How many of the lines in the data contain "minus"? Give only the number.

====

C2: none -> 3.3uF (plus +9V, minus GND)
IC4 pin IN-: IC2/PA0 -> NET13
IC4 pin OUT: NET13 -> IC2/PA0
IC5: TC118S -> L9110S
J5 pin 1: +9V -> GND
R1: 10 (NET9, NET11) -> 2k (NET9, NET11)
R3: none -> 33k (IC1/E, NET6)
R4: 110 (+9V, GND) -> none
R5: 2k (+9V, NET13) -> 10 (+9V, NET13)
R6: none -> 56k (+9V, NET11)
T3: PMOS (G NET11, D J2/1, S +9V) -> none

====

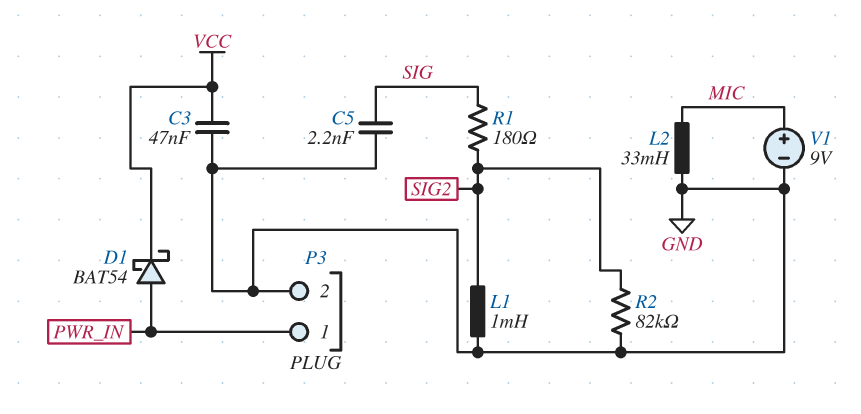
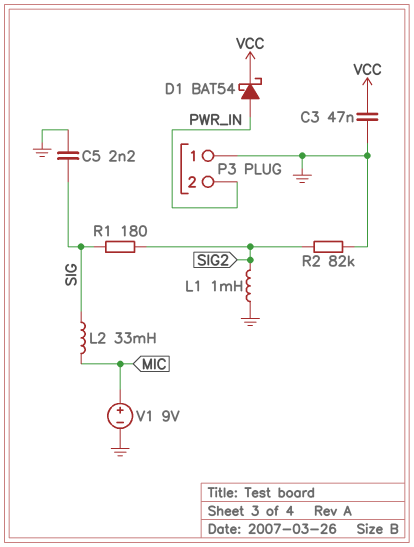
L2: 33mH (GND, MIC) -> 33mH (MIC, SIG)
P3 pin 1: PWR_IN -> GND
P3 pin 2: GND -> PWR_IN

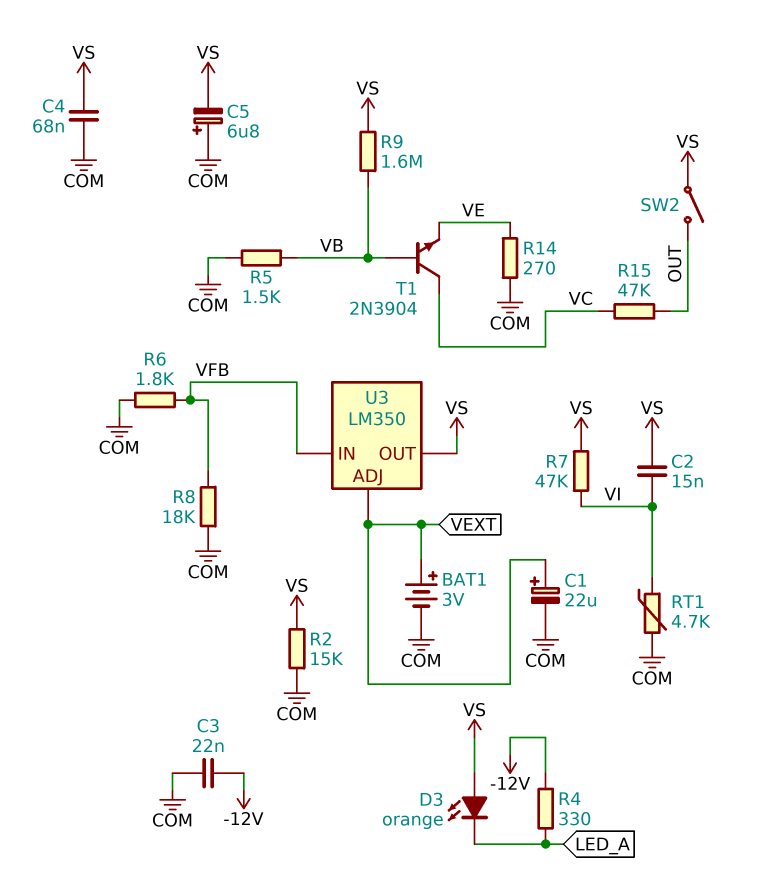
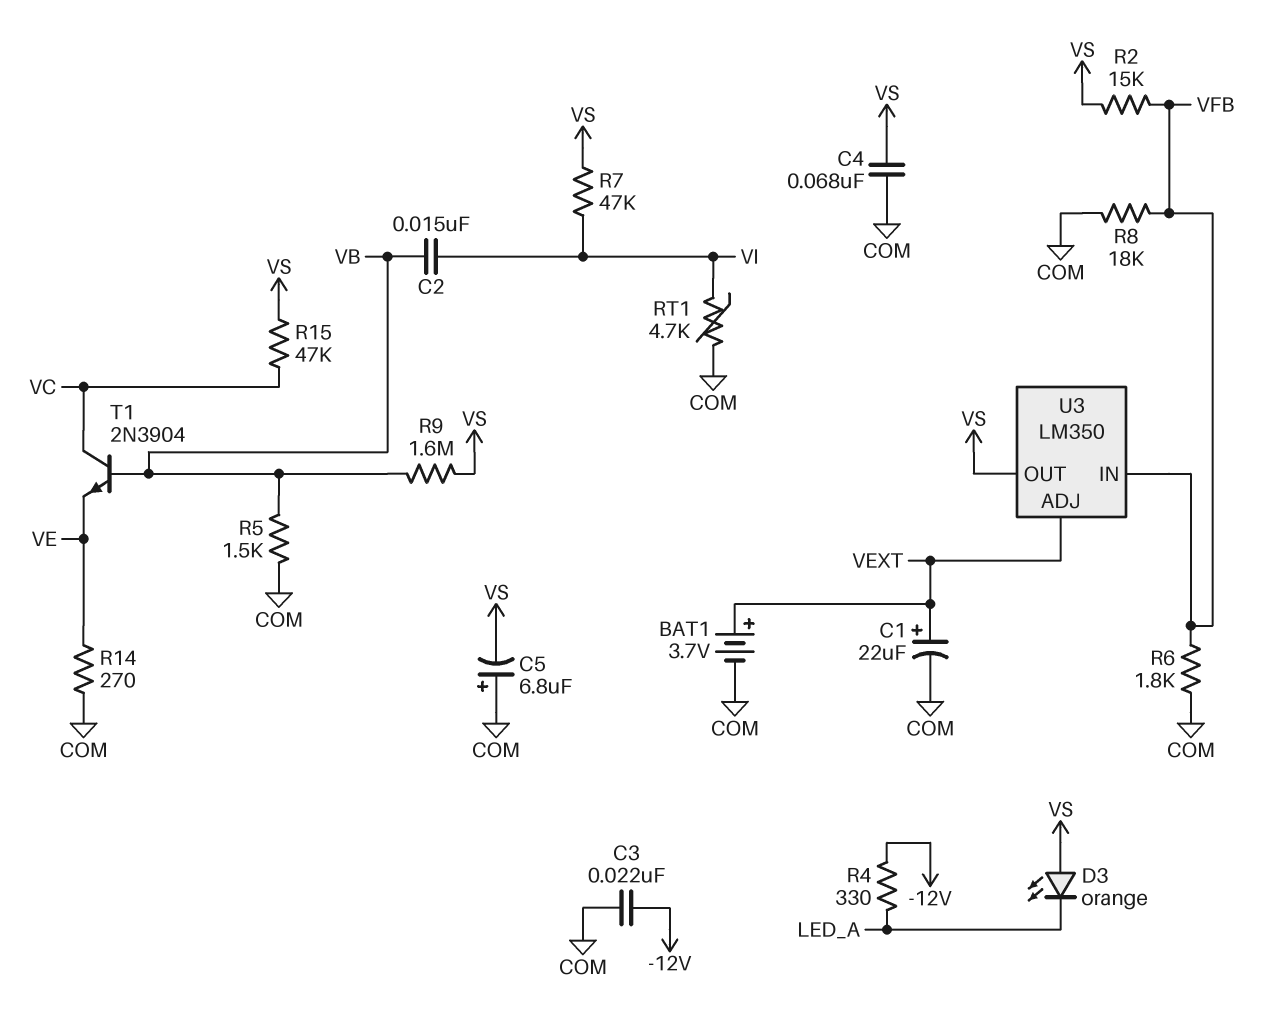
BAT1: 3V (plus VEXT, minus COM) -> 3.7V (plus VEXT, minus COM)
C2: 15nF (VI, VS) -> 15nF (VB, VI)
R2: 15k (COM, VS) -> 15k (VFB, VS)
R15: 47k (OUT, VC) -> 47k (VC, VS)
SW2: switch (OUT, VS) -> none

====

● Response area
2